(Collection entries)
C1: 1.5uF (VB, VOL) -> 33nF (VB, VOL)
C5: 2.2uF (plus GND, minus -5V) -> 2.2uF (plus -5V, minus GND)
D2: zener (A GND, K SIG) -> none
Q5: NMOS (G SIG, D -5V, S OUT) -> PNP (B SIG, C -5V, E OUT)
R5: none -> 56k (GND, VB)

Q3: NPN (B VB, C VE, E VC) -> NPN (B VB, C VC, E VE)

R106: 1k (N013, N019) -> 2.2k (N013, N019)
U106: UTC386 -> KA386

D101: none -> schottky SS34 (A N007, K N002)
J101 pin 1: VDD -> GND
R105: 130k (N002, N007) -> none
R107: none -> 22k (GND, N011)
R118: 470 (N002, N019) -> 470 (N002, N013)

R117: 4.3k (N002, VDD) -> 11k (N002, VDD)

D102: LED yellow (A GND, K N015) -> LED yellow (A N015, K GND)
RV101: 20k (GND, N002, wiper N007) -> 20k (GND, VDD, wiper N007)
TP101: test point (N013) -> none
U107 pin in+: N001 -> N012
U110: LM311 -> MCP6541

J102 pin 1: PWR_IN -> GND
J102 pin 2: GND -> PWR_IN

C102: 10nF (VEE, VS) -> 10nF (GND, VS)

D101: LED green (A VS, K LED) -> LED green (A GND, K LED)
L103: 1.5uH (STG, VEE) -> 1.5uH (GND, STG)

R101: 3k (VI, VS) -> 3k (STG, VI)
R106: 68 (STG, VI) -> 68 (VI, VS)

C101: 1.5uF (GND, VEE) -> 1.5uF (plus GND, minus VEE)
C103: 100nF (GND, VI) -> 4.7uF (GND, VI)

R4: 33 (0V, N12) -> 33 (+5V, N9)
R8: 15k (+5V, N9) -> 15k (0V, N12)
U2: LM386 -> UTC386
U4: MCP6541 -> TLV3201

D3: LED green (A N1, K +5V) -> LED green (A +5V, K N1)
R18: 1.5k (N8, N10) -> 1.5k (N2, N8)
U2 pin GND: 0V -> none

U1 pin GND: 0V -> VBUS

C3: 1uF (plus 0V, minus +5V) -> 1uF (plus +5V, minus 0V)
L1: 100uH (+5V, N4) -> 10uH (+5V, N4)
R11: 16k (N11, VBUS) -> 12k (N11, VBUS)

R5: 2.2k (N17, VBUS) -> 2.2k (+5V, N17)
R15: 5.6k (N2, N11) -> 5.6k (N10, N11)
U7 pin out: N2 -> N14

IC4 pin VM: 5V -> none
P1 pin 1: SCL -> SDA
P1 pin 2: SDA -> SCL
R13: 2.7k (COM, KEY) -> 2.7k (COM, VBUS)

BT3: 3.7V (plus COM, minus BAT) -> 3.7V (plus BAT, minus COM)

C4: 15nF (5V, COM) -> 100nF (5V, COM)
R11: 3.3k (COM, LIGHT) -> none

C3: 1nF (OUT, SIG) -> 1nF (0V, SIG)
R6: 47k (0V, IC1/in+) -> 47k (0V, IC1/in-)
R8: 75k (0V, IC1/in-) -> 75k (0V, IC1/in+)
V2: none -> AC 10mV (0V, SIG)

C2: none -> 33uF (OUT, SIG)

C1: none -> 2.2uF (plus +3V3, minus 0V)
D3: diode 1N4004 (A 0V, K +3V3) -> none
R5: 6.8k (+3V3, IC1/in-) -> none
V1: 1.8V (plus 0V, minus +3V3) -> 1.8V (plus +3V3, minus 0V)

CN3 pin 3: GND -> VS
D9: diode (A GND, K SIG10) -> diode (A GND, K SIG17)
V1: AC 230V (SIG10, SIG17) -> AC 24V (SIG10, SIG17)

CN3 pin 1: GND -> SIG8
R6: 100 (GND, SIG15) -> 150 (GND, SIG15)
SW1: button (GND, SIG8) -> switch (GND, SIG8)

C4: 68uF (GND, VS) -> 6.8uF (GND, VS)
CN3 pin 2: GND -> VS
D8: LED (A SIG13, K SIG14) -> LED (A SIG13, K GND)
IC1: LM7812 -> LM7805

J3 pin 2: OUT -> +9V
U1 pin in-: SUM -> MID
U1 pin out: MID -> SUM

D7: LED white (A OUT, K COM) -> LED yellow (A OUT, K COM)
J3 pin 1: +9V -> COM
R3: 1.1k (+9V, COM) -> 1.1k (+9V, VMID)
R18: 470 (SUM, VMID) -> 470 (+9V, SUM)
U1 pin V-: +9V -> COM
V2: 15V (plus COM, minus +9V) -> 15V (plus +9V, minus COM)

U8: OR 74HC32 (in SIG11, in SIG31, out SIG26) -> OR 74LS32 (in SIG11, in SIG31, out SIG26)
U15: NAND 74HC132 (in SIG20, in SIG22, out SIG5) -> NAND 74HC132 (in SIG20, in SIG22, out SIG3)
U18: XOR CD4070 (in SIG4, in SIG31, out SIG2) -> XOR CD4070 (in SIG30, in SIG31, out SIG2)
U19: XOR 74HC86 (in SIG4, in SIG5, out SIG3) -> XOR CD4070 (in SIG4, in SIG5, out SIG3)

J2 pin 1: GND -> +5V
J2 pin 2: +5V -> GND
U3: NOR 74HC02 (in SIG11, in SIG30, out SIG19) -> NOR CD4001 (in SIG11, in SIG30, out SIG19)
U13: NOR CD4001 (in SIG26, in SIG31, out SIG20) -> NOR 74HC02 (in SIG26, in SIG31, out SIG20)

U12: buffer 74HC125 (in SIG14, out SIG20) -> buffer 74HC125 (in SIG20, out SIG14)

__WORK INSTRUCTION__. Go through the entries and report every line with the string "yellow".

__COMPLETED TASK__.
D102: LED yellow (A GND, K N015) -> LED yellow (A N015, K GND)
D7: LED white (A OUT, K COM) -> LED yellow (A OUT, K COM)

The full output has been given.